*** Given data Section Begins ***
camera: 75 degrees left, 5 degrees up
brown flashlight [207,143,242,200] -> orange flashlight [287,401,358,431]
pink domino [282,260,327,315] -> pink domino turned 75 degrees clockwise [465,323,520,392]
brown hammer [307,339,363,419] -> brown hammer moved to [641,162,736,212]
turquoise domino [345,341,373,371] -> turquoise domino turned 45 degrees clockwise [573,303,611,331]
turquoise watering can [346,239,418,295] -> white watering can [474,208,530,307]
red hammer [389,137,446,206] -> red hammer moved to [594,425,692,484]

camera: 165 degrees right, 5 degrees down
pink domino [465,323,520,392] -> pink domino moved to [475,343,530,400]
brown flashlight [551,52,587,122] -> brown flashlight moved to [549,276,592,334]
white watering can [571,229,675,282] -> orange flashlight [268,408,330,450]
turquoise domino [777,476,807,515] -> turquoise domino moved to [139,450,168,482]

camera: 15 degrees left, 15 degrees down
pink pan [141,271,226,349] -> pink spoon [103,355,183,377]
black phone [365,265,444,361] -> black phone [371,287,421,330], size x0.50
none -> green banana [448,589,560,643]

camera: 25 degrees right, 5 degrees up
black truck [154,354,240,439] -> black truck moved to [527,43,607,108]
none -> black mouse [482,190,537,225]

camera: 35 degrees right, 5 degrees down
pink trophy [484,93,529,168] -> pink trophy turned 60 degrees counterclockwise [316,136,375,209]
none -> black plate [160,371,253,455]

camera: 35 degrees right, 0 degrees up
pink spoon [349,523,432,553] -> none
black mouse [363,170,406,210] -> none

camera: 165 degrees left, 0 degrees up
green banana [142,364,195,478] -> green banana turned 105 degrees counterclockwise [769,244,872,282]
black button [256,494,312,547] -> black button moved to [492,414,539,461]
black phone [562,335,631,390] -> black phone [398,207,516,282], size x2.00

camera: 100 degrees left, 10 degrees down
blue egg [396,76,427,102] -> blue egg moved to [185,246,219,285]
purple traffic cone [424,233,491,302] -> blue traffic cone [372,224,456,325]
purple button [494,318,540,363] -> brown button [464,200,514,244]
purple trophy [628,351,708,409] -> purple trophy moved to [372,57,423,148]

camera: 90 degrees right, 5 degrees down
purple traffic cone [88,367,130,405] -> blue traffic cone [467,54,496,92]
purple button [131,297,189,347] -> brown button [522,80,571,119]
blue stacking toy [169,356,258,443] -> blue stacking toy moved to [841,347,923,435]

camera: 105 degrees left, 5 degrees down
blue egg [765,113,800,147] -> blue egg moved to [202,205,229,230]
*** Given data Section Ends ***
What you will do: Could you transcribe the entries exactly, from the first line through the line containing "pink domino [465,323,520,392]", and give nothing more?

Expected answer:
camera: 75 degrees left, 5 degrees up
brown flashlight [207,143,242,200] -> orange flashlight [287,401,358,431]
pink domino [282,260,327,315] -> pink domino turned 75 degrees clockwise [465,323,520,392]
brown hammer [307,339,363,419] -> brown hammer moved to [641,162,736,212]
turquoise domino [345,341,373,371] -> turquoise domino turned 45 degrees clockwise [573,303,611,331]
turquoise watering can [346,239,418,295] -> white watering can [474,208,530,307]
red hammer [389,137,446,206] -> red hammer moved to [594,425,692,484]

camera: 165 degrees right, 5 degrees down
pink domino [465,323,520,392] -> pink domino moved to [475,343,530,400]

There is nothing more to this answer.